PROBLEM REQUIREMENTS: Go through the records below line by line, counting those that contain the word "none"; answer with the count only.

=== Section Start ===

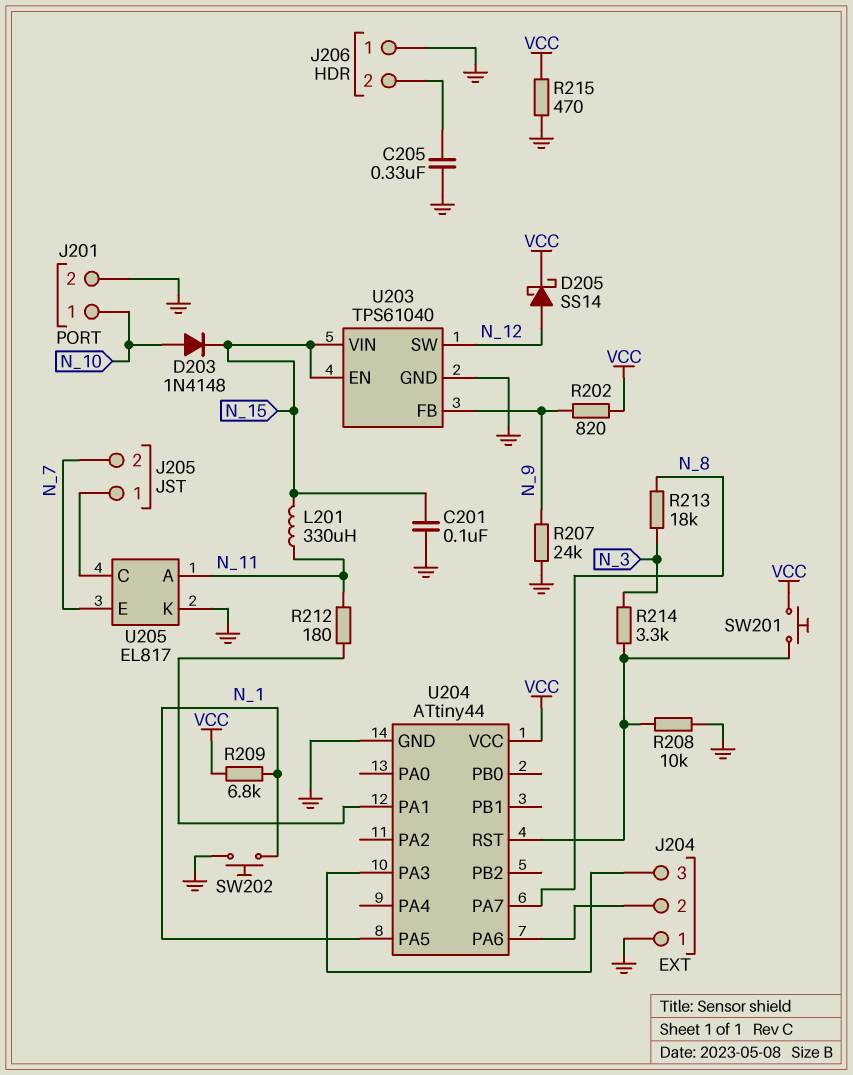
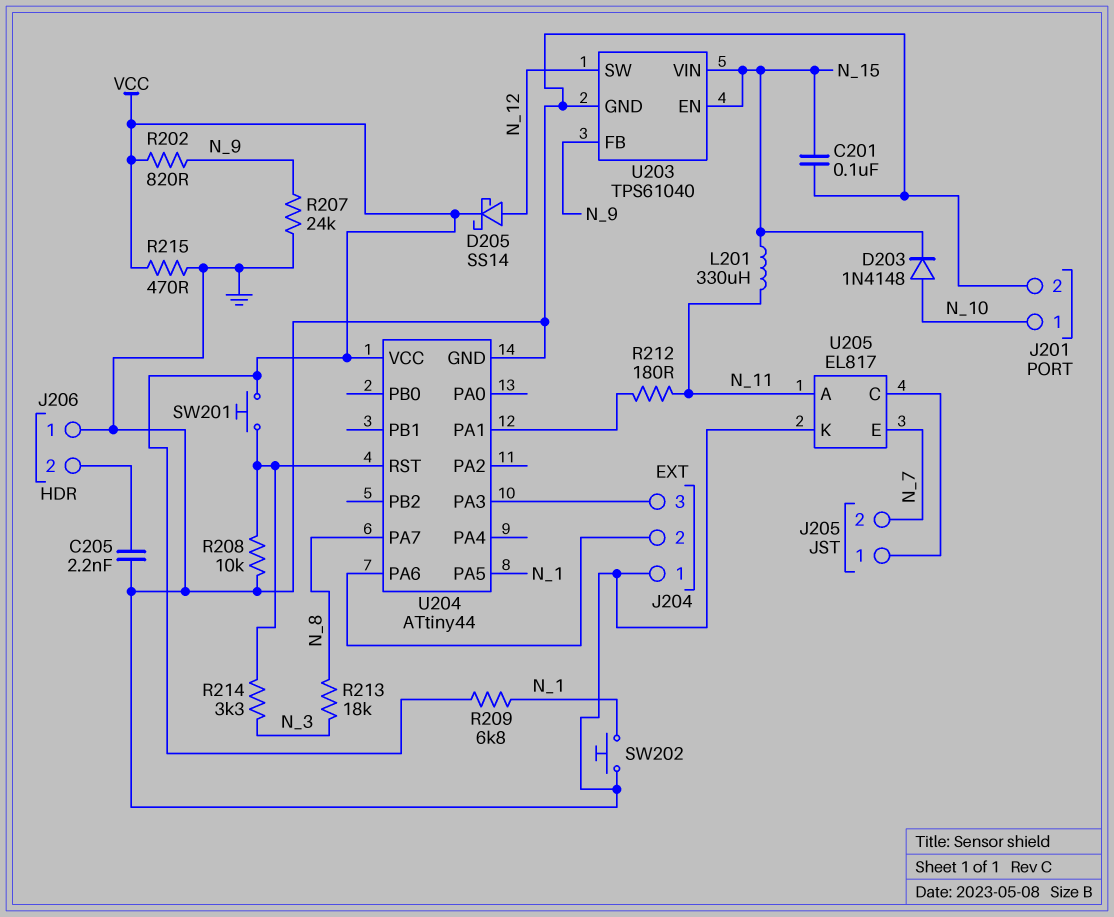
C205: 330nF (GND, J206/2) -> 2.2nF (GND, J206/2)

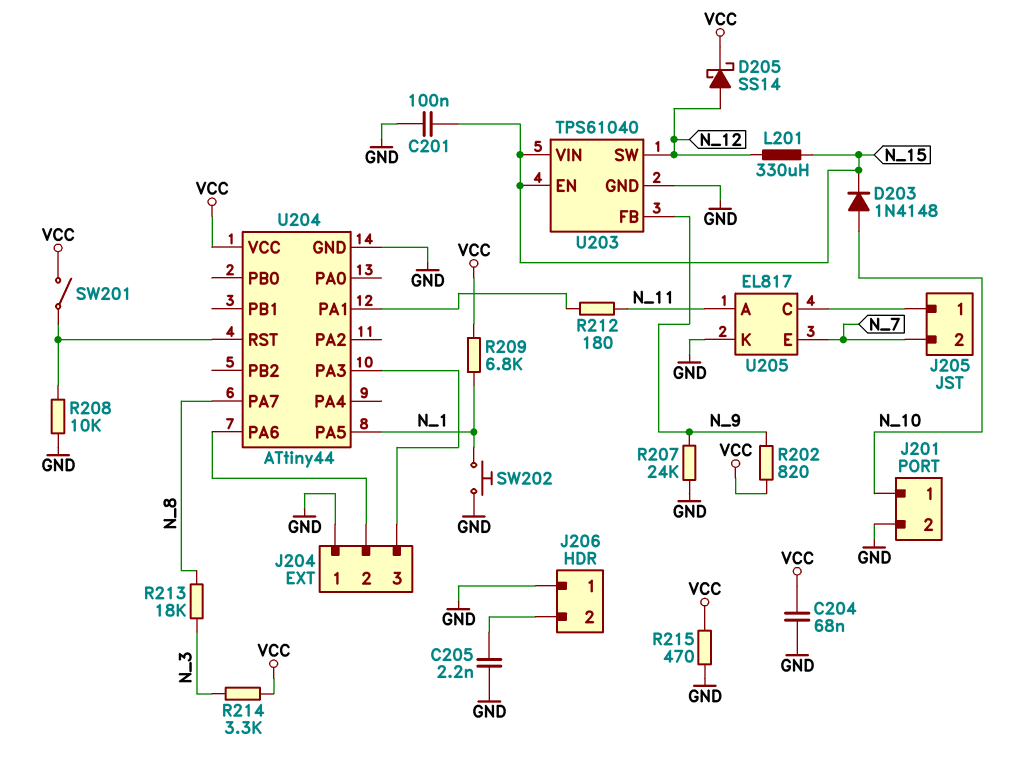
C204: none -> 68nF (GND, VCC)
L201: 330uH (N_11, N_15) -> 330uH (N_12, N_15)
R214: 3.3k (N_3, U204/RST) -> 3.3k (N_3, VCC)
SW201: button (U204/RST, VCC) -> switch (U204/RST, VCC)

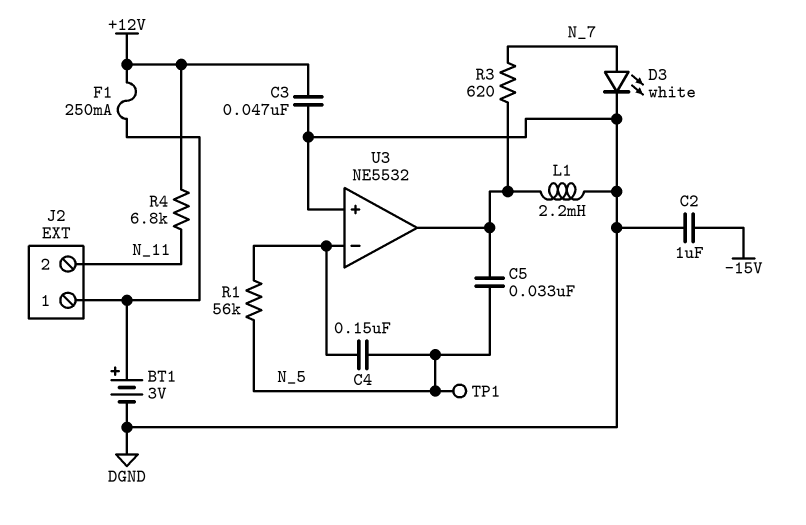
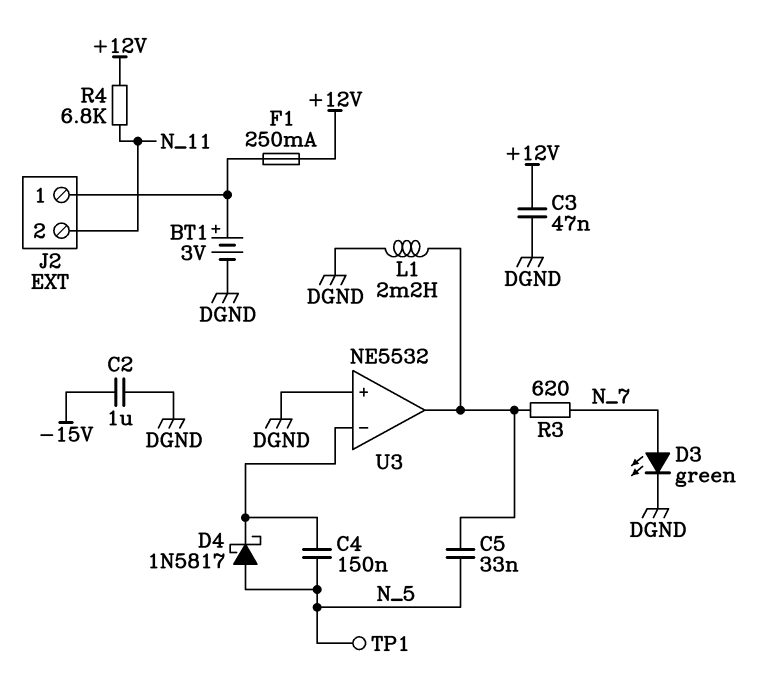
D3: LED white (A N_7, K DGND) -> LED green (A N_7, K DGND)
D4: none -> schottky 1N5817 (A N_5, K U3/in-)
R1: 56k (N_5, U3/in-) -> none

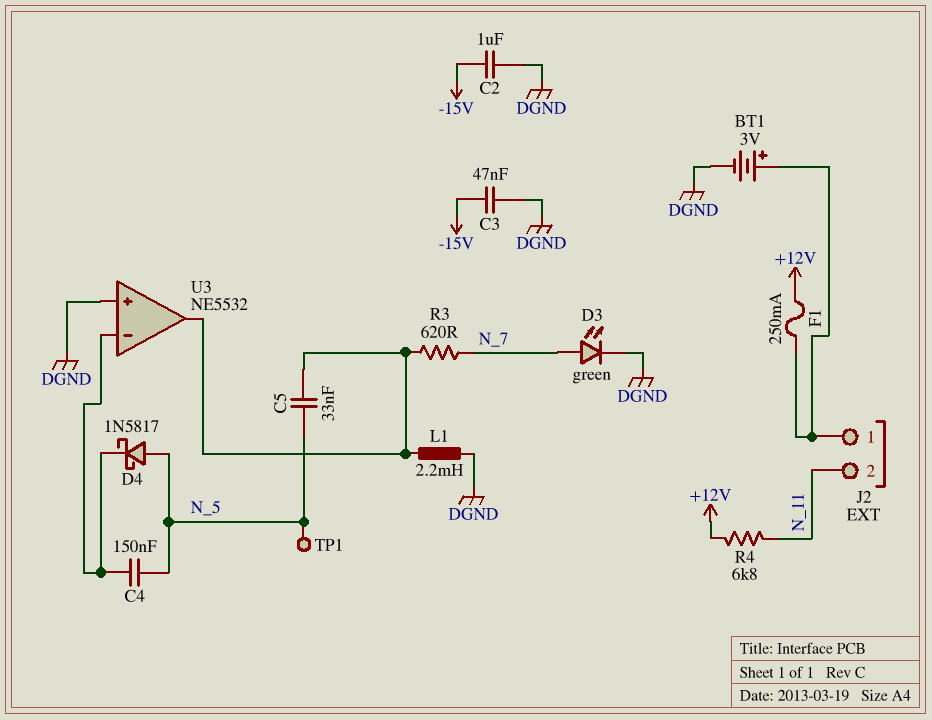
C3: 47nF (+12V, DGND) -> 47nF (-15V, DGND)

=== Section End ===

WORKED SOLUTION: 3